*** Begin section ***

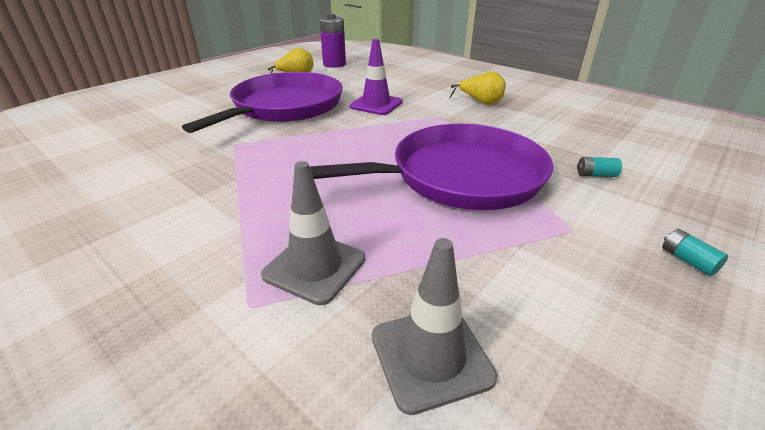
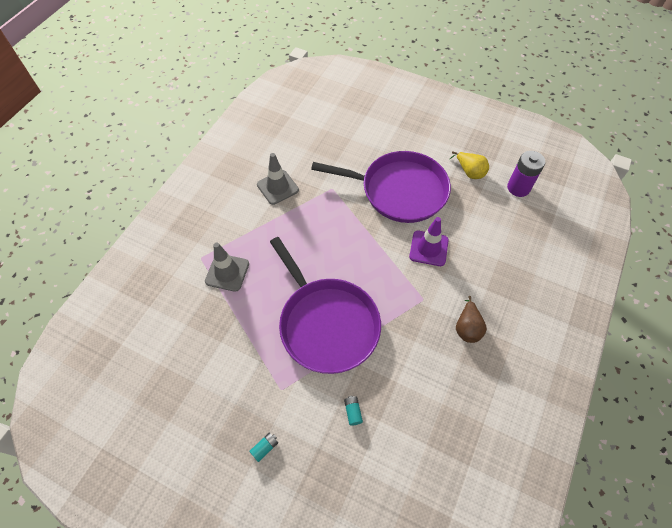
camera: 75 degrees right, 25 degrees up
(431, 356) = (185, 328): grey traffic cone -> grey traffic cone (277, 187)
(481, 102) = (467, 328): yellow pear -> brown pear

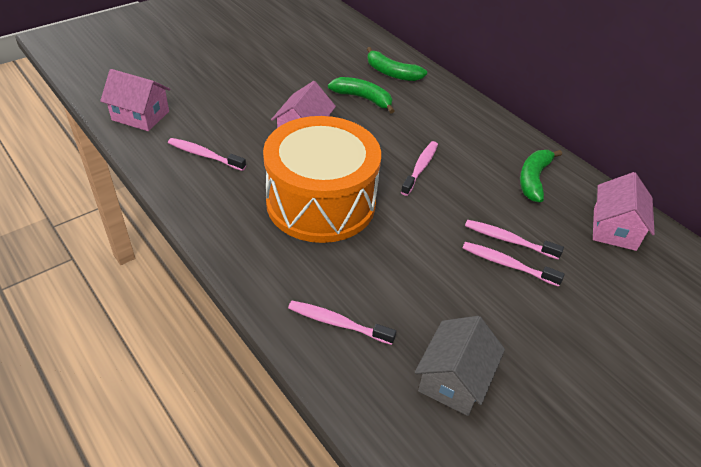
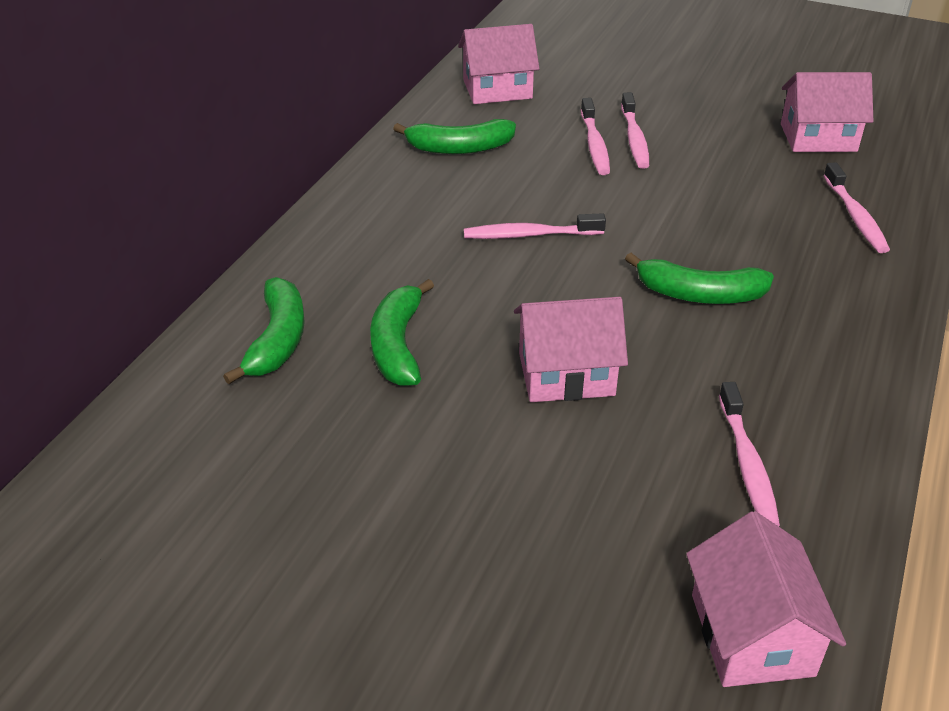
camera: 115 degrees left, 5 degrees down
(321, 202) = (699, 294): orange drum -> green banana
(454, 379) = (818, 138): grey house -> pink house

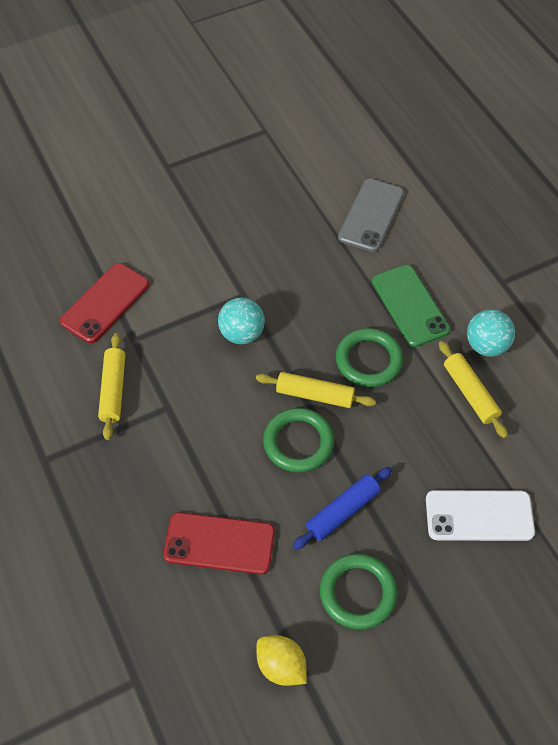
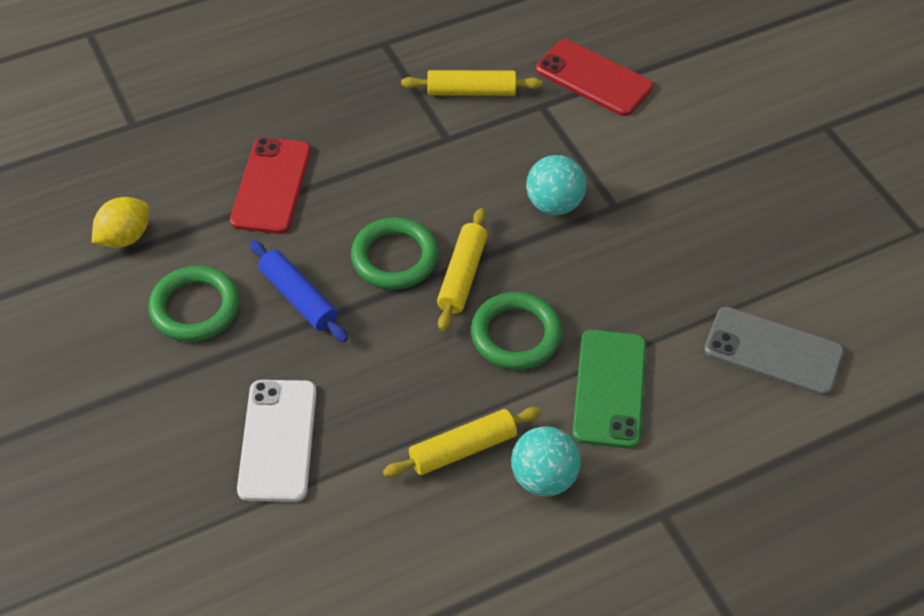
camera: 90 degrees right, 5 degrees down
(410, 306) = (609, 388): green phone -> green phone turned 60 degrees counterclockwise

*** End section ***

(WHAT TO DO)
Wherever the listing shows a picture, omit it and output the rest exactly as given.

(ANSWER TO THE EXERCISE)
camera: 75 degrees right, 25 degrees up
(431, 356) = (185, 328): grey traffic cone -> grey traffic cone (277, 187)
(481, 102) = (467, 328): yellow pear -> brown pear

camera: 115 degrees left, 5 degrees down
(321, 202) = (699, 294): orange drum -> green banana
(454, 379) = (818, 138): grey house -> pink house

camera: 90 degrees right, 5 degrees down
(410, 306) = (609, 388): green phone -> green phone turned 60 degrees counterclockwise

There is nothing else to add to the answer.